* INSTRUCTION *
Each line of the listing where the string "shelving" appears is to be identified and copied.

* DATA TO USE *
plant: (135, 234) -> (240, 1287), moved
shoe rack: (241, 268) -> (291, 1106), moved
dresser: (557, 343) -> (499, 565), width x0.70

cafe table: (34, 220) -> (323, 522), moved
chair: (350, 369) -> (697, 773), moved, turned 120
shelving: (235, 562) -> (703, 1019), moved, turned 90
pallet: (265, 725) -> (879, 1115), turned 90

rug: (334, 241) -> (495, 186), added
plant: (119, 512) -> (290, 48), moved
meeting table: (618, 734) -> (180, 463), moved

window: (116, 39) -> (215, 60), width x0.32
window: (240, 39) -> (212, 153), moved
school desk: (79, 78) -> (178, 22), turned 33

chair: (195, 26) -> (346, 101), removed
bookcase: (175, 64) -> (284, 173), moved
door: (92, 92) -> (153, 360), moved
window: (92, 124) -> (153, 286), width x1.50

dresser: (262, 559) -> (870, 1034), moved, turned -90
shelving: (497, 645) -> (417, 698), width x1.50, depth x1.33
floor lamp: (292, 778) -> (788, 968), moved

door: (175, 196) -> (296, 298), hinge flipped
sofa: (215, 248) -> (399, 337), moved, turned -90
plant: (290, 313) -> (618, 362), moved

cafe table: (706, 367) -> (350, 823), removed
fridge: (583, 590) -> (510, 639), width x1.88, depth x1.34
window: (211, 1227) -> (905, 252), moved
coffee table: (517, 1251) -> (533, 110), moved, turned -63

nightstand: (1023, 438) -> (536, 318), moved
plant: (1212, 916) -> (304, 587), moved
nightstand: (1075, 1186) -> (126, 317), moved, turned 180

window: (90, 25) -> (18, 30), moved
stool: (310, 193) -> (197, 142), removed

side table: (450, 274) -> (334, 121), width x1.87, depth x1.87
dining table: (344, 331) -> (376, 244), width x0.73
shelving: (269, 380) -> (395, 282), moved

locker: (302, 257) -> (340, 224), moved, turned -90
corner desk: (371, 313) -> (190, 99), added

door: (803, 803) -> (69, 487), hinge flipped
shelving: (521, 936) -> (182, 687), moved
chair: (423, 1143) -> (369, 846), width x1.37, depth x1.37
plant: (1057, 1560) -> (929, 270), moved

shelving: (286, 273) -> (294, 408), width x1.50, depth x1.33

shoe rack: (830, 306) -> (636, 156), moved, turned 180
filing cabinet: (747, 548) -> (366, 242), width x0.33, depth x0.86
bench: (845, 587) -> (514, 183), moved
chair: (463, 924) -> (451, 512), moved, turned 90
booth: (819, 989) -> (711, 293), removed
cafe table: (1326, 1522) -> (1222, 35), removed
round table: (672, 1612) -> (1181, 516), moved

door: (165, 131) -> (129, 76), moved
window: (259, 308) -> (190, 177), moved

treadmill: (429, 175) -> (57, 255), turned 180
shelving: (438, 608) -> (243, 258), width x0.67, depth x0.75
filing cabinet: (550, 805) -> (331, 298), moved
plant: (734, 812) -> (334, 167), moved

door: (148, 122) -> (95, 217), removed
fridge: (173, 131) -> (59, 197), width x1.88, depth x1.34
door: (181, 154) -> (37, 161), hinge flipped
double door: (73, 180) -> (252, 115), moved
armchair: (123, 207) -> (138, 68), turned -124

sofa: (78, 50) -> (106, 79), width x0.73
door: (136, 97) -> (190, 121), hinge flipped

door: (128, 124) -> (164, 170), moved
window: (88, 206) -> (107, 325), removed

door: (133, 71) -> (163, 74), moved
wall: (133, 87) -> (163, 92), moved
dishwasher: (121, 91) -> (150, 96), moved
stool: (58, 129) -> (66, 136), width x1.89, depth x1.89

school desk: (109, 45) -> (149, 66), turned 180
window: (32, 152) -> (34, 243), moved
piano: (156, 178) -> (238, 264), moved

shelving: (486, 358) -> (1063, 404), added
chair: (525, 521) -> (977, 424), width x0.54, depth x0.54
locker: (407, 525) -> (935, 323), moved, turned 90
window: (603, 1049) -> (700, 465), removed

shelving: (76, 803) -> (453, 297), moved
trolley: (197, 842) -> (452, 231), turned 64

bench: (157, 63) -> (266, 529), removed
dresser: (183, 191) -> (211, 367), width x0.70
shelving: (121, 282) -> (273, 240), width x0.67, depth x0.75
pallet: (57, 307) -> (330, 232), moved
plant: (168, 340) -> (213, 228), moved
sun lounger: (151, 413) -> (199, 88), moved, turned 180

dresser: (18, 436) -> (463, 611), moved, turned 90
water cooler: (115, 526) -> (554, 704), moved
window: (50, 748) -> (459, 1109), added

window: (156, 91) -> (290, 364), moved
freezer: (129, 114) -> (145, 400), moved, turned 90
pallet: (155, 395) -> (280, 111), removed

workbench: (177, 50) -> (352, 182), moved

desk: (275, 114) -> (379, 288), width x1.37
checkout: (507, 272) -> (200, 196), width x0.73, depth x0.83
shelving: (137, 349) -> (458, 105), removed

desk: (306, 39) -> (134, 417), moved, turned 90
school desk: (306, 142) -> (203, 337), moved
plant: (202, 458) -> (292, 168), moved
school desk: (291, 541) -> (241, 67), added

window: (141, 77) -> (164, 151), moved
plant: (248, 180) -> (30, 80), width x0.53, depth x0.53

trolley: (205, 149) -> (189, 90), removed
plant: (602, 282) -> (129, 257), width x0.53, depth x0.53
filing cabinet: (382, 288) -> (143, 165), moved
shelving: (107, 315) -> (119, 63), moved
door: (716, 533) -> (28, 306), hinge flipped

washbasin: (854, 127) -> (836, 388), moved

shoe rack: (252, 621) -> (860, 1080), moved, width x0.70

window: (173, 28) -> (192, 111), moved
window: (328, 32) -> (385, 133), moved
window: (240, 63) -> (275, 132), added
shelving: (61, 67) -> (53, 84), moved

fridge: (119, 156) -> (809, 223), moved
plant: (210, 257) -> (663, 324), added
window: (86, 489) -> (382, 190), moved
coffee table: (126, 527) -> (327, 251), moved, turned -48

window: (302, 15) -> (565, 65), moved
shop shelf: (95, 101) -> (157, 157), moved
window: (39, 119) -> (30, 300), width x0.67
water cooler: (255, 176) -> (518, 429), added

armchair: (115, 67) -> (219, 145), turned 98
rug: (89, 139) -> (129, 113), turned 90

* PROBLEM SOLUTION *
shelving: (235, 562) -> (703, 1019), moved, turned 90
shelving: (497, 645) -> (417, 698), width x1.50, depth x1.33
shelving: (269, 380) -> (395, 282), moved
shelving: (521, 936) -> (182, 687), moved
shelving: (286, 273) -> (294, 408), width x1.50, depth x1.33
shelving: (438, 608) -> (243, 258), width x0.67, depth x0.75
shelving: (486, 358) -> (1063, 404), added
shelving: (76, 803) -> (453, 297), moved
shelving: (121, 282) -> (273, 240), width x0.67, depth x0.75
shelving: (137, 349) -> (458, 105), removed
shelving: (107, 315) -> (119, 63), moved
shelving: (61, 67) -> (53, 84), moved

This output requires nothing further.